What needs to be done:
All lines below containing the string "none" are to be copied.

Data section:
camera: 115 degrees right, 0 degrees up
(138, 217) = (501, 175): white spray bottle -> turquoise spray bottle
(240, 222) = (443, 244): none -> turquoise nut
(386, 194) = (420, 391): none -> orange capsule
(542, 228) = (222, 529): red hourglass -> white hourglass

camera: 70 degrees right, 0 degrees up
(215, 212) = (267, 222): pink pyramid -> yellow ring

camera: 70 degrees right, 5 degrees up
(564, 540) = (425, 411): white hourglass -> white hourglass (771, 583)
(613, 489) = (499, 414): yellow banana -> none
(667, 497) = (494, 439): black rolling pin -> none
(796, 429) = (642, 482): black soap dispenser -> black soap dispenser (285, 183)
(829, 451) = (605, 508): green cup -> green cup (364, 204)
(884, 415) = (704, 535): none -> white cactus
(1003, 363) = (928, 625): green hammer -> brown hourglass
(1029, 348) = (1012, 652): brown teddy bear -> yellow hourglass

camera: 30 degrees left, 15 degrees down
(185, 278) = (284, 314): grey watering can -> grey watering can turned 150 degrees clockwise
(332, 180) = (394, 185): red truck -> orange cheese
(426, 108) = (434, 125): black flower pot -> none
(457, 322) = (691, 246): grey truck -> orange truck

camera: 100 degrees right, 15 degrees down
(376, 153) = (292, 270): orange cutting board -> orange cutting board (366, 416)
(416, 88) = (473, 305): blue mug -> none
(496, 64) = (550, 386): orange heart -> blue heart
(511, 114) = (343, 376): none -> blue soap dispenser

Response for this exercise:
(240, 222) = (443, 244): none -> turquoise nut
(386, 194) = (420, 391): none -> orange capsule
(613, 489) = (499, 414): yellow banana -> none
(667, 497) = (494, 439): black rolling pin -> none
(884, 415) = (704, 535): none -> white cactus
(426, 108) = (434, 125): black flower pot -> none
(416, 88) = (473, 305): blue mug -> none
(511, 114) = (343, 376): none -> blue soap dispenser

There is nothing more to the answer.